Information:
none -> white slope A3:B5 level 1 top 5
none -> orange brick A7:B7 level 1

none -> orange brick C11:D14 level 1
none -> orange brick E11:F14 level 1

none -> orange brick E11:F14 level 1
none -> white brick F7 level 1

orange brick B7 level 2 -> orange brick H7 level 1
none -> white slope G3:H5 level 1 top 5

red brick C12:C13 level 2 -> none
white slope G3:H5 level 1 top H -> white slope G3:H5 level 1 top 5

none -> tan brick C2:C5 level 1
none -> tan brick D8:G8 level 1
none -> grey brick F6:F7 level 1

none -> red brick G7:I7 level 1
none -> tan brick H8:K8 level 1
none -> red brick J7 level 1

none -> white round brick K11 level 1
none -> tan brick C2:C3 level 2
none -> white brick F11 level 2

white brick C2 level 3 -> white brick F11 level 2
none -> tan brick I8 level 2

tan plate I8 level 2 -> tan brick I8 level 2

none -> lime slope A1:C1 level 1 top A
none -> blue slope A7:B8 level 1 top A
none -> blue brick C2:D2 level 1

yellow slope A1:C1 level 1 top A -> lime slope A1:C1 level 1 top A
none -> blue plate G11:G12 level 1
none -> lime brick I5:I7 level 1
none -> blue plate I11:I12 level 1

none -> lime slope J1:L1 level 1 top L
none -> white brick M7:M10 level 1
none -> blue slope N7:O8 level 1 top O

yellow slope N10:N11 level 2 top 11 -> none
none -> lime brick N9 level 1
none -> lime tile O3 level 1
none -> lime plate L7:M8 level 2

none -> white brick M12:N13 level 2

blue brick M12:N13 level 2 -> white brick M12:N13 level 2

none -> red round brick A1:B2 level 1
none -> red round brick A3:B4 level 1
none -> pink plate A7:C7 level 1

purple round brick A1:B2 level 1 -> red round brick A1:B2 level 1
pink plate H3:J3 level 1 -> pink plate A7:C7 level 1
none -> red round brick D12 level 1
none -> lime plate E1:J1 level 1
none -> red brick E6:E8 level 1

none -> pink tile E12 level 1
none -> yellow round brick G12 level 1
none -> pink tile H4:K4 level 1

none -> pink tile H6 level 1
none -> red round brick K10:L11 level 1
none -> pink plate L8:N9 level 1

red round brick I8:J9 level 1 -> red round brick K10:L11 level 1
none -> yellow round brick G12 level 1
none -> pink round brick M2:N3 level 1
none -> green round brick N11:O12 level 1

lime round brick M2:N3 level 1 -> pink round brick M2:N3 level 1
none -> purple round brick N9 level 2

What you need to do: Output the records in full. Keep every character as it is.

Answer space:
none -> white slope A3:B5 level 1 top 5
none -> orange brick A7:B7 level 1

none -> orange brick C11:D14 level 1
none -> orange brick E11:F14 level 1

none -> orange brick E11:F14 level 1
none -> white brick F7 level 1

orange brick B7 level 2 -> orange brick H7 level 1
none -> white slope G3:H5 level 1 top 5

red brick C12:C13 level 2 -> none
white slope G3:H5 level 1 top H -> white slope G3:H5 level 1 top 5

none -> tan brick C2:C5 level 1
none -> tan brick D8:G8 level 1
none -> grey brick F6:F7 level 1

none -> red brick G7:I7 level 1
none -> tan brick H8:K8 level 1
none -> red brick J7 level 1

none -> white round brick K11 level 1
none -> tan brick C2:C3 level 2
none -> white brick F11 level 2

white brick C2 level 3 -> white brick F11 level 2
none -> tan brick I8 level 2

tan plate I8 level 2 -> tan brick I8 level 2

none -> lime slope A1:C1 level 1 top A
none -> blue slope A7:B8 level 1 top A
none -> blue brick C2:D2 level 1

yellow slope A1:C1 level 1 top A -> lime slope A1:C1 level 1 top A
none -> blue plate G11:G12 level 1
none -> lime brick I5:I7 level 1
none -> blue plate I11:I12 level 1

none -> lime slope J1:L1 level 1 top L
none -> white brick M7:M10 level 1
none -> blue slope N7:O8 level 1 top O

yellow slope N10:N11 level 2 top 11 -> none
none -> lime brick N9 level 1
none -> lime tile O3 level 1
none -> lime plate L7:M8 level 2

none -> white brick M12:N13 level 2

blue brick M12:N13 level 2 -> white brick M12:N13 level 2

none -> red round brick A1:B2 level 1
none -> red round brick A3:B4 level 1
none -> pink plate A7:C7 level 1

purple round brick A1:B2 level 1 -> red round brick A1:B2 level 1
pink plate H3:J3 level 1 -> pink plate A7:C7 level 1
none -> red round brick D12 level 1
none -> lime plate E1:J1 level 1
none -> red brick E6:E8 level 1

none -> pink tile E12 level 1
none -> yellow round brick G12 level 1
none -> pink tile H4:K4 level 1

none -> pink tile H6 level 1
none -> red round brick K10:L11 level 1
none -> pink plate L8:N9 level 1

red round brick I8:J9 level 1 -> red round brick K10:L11 level 1
none -> yellow round brick G12 level 1
none -> pink round brick M2:N3 level 1
none -> green round brick N11:O12 level 1

lime round brick M2:N3 level 1 -> pink round brick M2:N3 level 1
none -> purple round brick N9 level 2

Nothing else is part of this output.